▶ [Data provided]
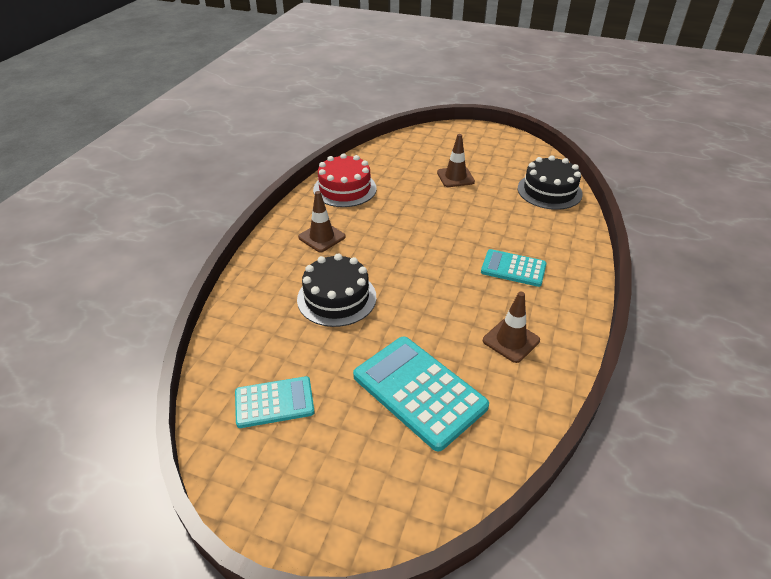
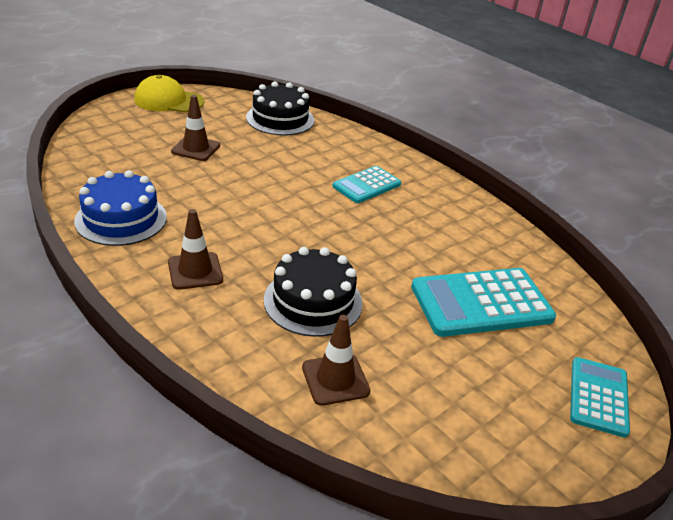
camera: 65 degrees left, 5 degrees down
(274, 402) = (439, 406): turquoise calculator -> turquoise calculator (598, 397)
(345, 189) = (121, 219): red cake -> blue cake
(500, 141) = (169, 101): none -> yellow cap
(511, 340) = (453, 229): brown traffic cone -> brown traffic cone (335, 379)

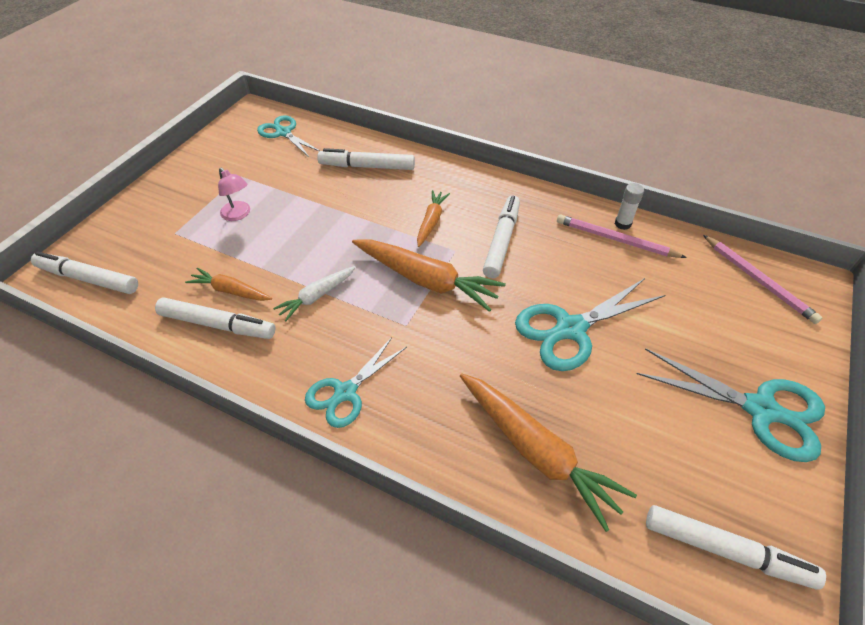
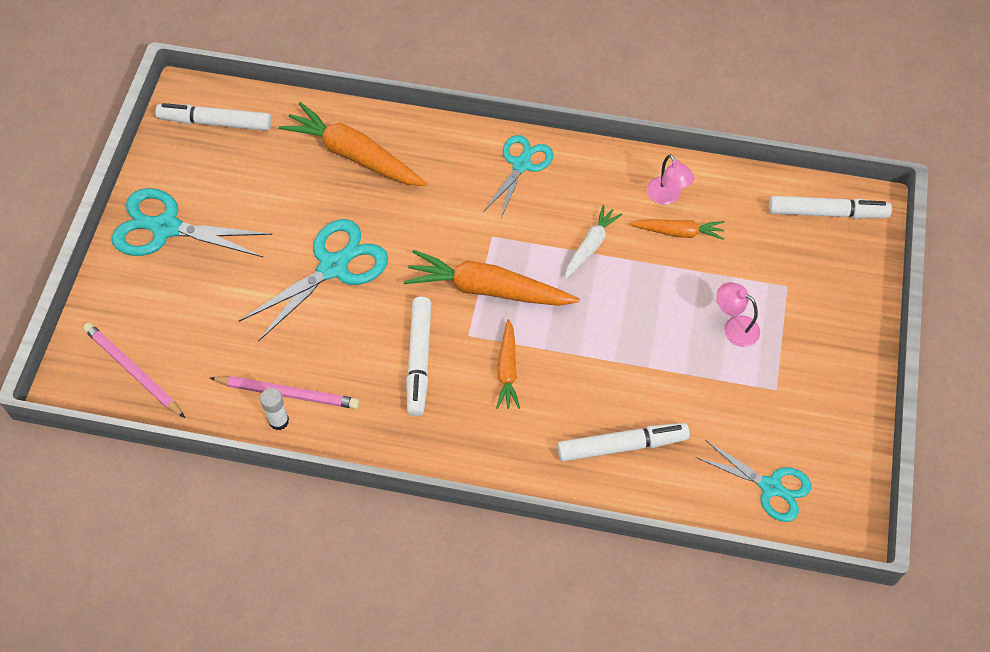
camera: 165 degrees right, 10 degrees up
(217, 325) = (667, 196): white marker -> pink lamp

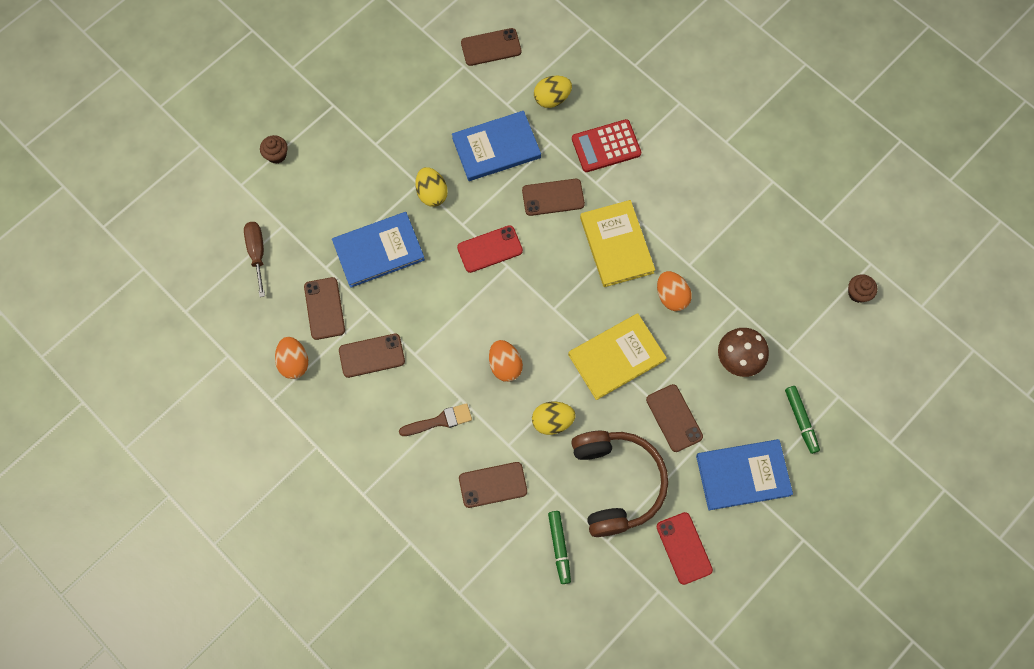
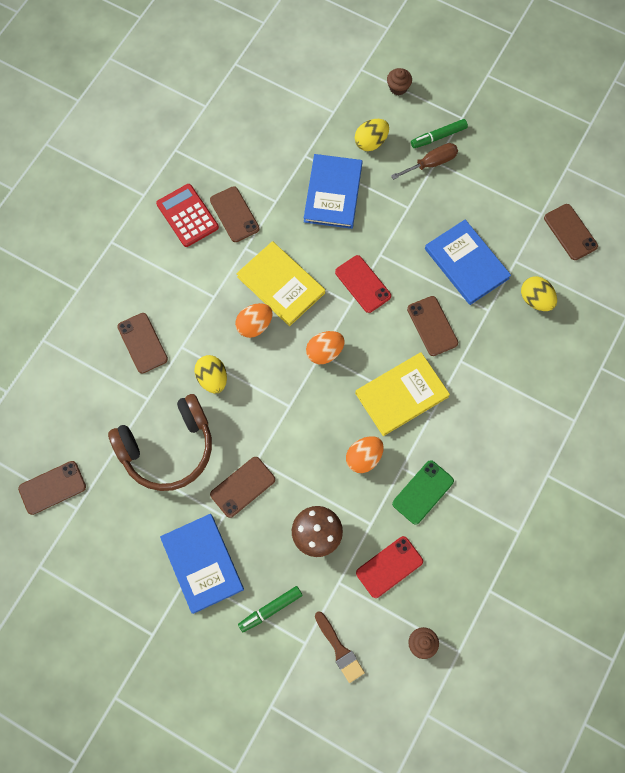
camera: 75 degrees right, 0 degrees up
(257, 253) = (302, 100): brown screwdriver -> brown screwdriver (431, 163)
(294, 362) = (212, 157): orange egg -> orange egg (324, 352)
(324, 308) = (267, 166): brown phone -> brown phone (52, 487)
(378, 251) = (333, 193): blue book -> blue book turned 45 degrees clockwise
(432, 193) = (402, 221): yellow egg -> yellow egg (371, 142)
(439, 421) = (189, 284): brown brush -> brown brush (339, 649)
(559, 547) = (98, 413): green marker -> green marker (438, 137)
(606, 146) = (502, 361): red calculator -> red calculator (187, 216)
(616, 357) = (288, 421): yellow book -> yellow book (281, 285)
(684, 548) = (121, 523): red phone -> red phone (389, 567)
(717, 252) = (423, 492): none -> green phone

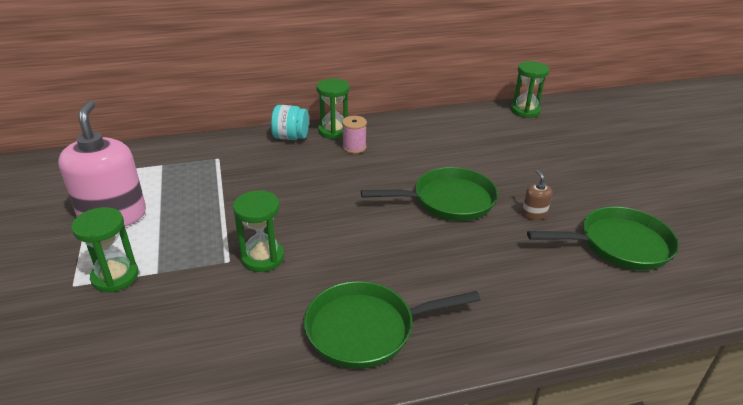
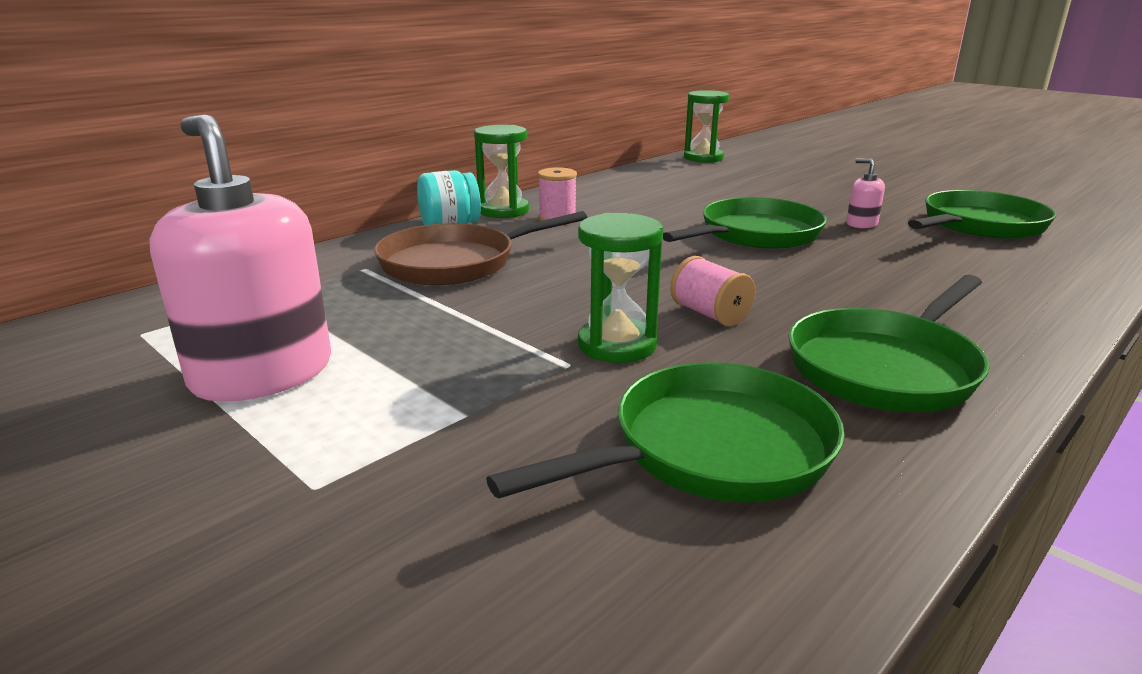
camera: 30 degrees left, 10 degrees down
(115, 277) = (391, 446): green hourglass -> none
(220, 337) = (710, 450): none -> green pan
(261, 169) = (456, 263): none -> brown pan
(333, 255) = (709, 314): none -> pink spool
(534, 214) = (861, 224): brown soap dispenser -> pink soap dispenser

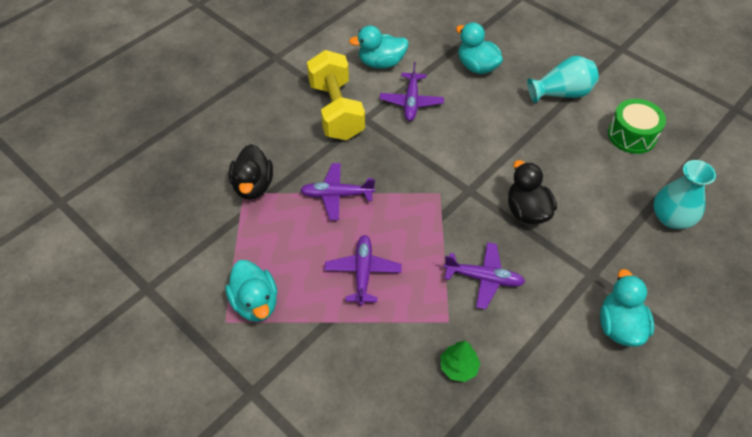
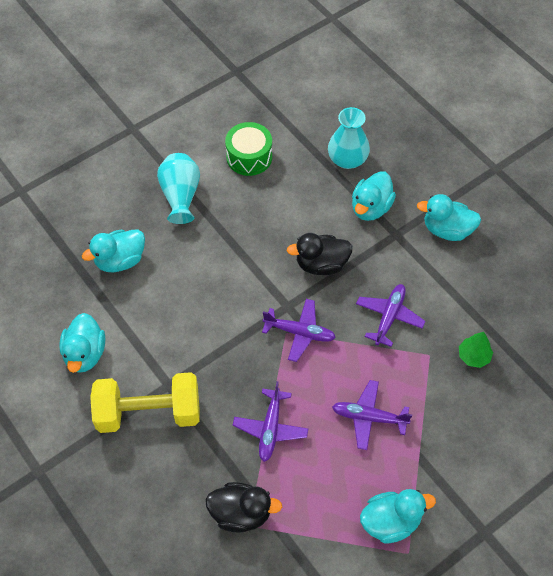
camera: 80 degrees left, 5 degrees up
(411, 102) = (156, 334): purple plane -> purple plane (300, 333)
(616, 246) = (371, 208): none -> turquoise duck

▶ [Instructions to follow]
The listing is to be reproduced in full and exactly, except that its pictures are to be dropped.

▶ [Written reply]
camera: 65 degrees left, 5 degrees down
(274, 402) = (439, 406): turquoise calculator -> turquoise calculator (598, 397)
(345, 189) = (121, 219): red cake -> blue cake
(500, 141) = (169, 101): none -> yellow cap
(511, 340) = (453, 229): brown traffic cone -> brown traffic cone (335, 379)

camera: 165 degrees right, 10 degrees up
(217, 325) = (667, 196): white marker -> pink lamp

camera: 75 degrees right, 0 degrees up
(257, 253) = (302, 100): brown screwdriver -> brown screwdriver (431, 163)
(294, 362) = (212, 157): orange egg -> orange egg (324, 352)
(324, 308) = (267, 166): brown phone -> brown phone (52, 487)
(378, 251) = (333, 193): blue book -> blue book turned 45 degrees clockwise
(432, 193) = (402, 221): yellow egg -> yellow egg (371, 142)
(439, 421) = (189, 284): brown brush -> brown brush (339, 649)
(559, 547) = (98, 413): green marker -> green marker (438, 137)
(606, 146) = (502, 361): red calculator -> red calculator (187, 216)
(616, 357) = (288, 421): yellow book -> yellow book (281, 285)
(684, 548) = (121, 523): red phone -> red phone (389, 567)
(717, 252) = (423, 492): none -> green phone

camera: 30 degrees left, 10 degrees down
(115, 277) = (391, 446): green hourglass -> none
(220, 337) = (710, 450): none -> green pan
(261, 169) = (456, 263): none -> brown pan
(333, 255) = (709, 314): none -> pink spool
(534, 214) = (861, 224): brown soap dispenser -> pink soap dispenser

camera: 80 degrees left, 5 degrees up
(411, 102) = (156, 334): purple plane -> purple plane (300, 333)
(616, 246) = (371, 208): none -> turquoise duck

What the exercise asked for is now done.